- [Assignment]: Work out how many lines of the material contain the string "tree". Respond with the number only.

++++++++++++++++++++

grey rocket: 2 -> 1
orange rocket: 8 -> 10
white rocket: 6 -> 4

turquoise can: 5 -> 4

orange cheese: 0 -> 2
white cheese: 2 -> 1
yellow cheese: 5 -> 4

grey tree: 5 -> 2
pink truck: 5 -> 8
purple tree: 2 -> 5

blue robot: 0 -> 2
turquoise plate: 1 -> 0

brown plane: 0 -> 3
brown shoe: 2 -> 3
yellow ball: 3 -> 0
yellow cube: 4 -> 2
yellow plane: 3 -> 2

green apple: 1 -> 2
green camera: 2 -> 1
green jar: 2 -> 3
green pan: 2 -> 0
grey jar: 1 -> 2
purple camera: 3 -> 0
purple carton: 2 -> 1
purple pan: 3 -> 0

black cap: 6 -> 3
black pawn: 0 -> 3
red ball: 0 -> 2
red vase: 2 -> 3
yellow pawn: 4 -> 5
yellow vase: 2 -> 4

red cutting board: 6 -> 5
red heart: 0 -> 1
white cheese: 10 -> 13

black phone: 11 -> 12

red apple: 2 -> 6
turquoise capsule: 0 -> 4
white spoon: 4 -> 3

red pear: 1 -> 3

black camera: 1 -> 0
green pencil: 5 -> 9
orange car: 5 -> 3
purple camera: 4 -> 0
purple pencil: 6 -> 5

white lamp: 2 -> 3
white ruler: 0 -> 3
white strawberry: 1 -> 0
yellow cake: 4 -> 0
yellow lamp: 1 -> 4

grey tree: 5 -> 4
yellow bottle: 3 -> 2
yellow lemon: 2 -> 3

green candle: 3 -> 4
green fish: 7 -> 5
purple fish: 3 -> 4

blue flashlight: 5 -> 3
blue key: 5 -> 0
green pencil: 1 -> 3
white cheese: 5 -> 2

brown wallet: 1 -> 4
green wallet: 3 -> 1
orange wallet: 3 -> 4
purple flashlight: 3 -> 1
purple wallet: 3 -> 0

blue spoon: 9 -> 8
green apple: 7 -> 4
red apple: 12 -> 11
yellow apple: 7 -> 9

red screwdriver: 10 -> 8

++++++++++++++++++++

- [The completed task]: 3